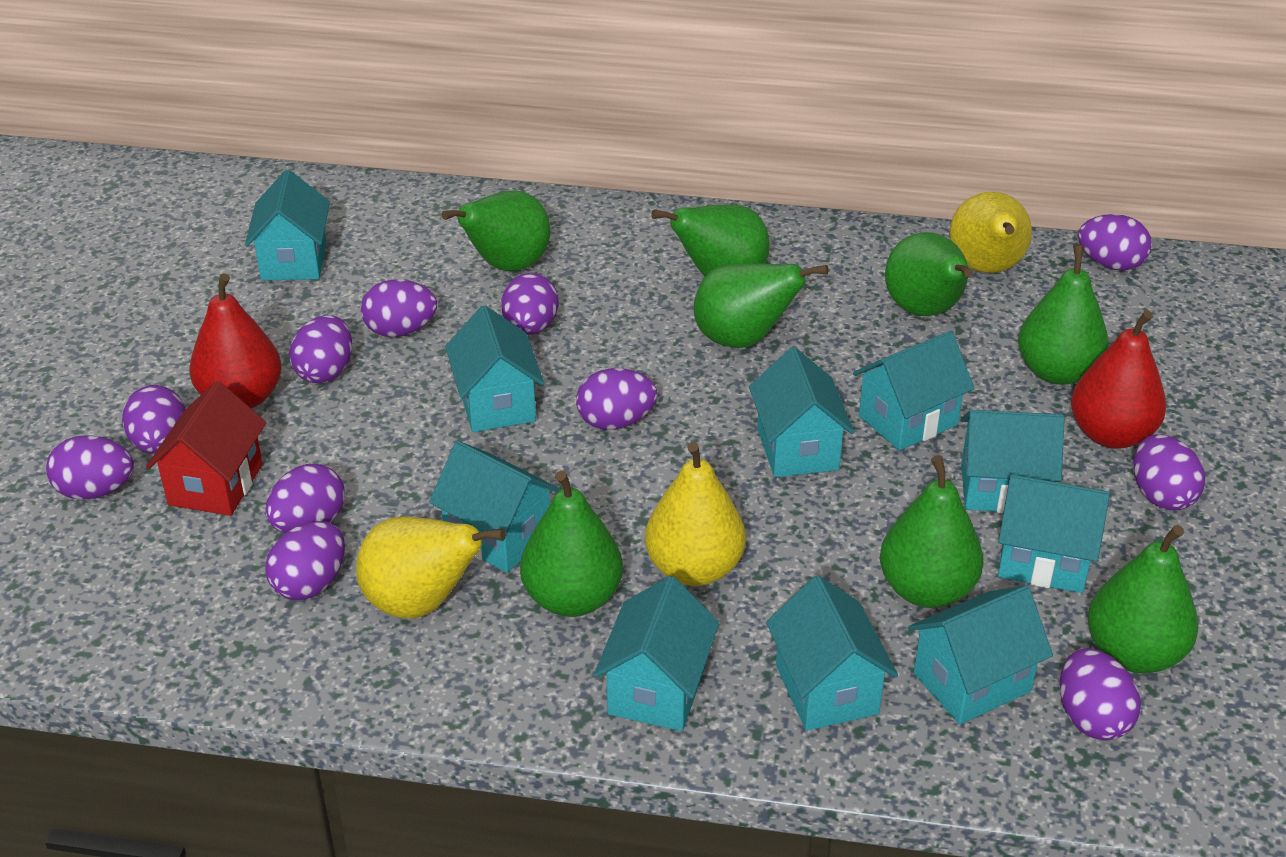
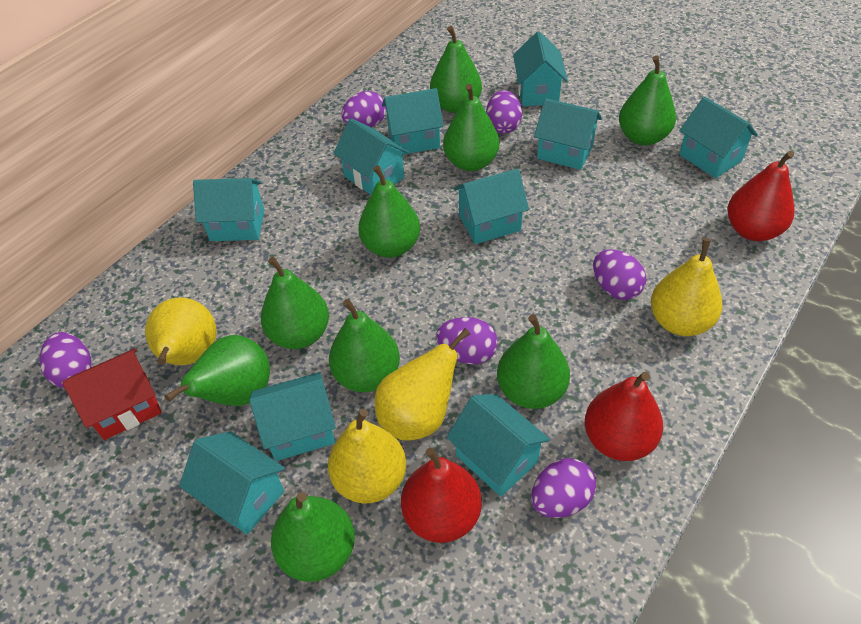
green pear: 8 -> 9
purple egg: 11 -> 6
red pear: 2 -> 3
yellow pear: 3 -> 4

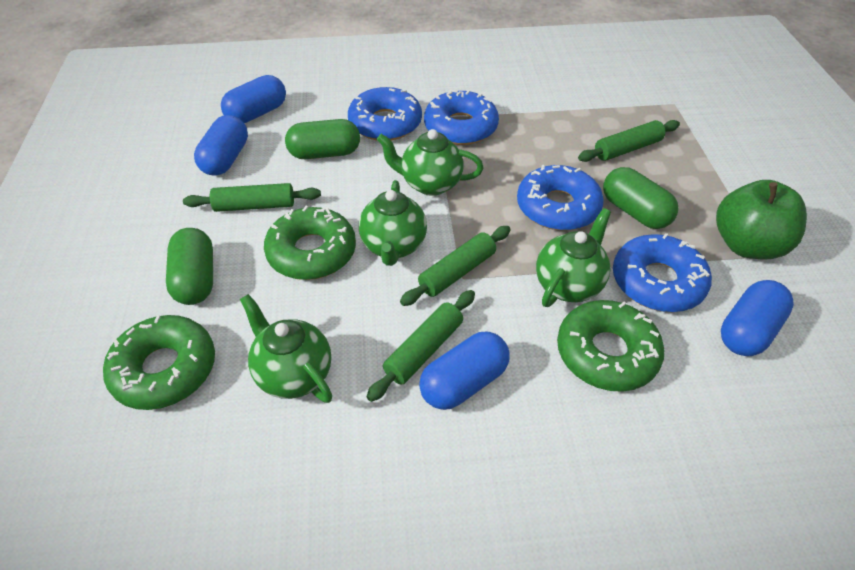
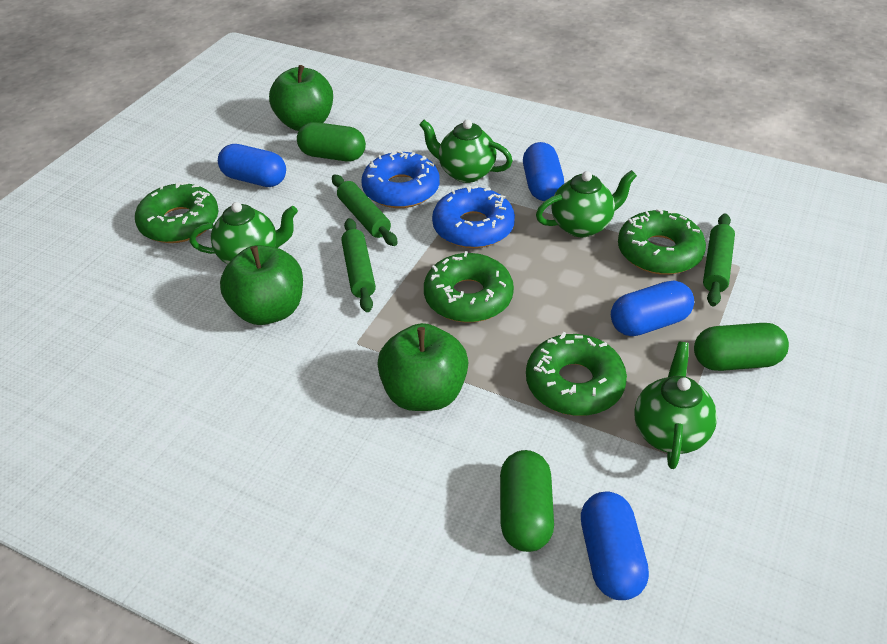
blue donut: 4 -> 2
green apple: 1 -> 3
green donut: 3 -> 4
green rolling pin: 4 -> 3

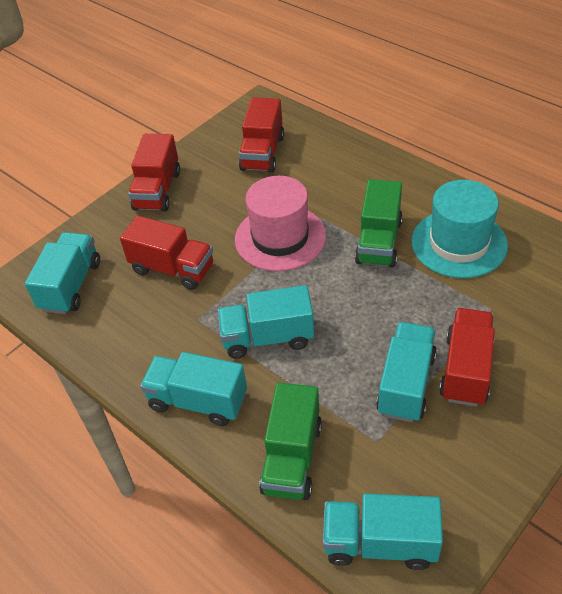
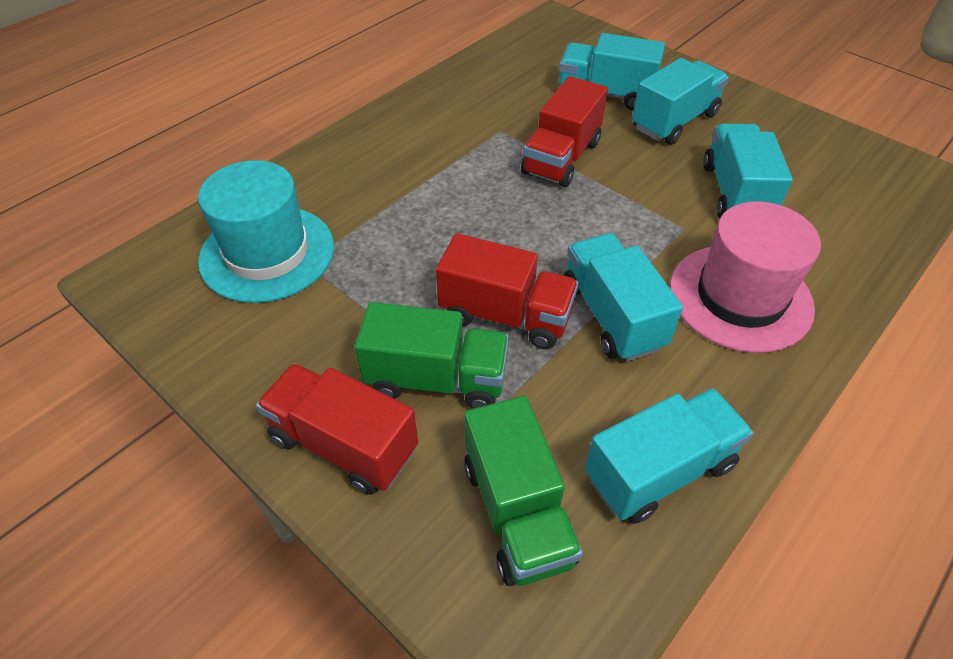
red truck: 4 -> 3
• • •
■ **Exercise directions**: Only the lines from the one with "green apple: 1 -> 3" through the end of the data, both ends included, should be written out exactly, and no pictures should appear.

■ **Exercise answer**:
green apple: 1 -> 3
green donut: 3 -> 4
green rolling pin: 4 -> 3

red truck: 4 -> 3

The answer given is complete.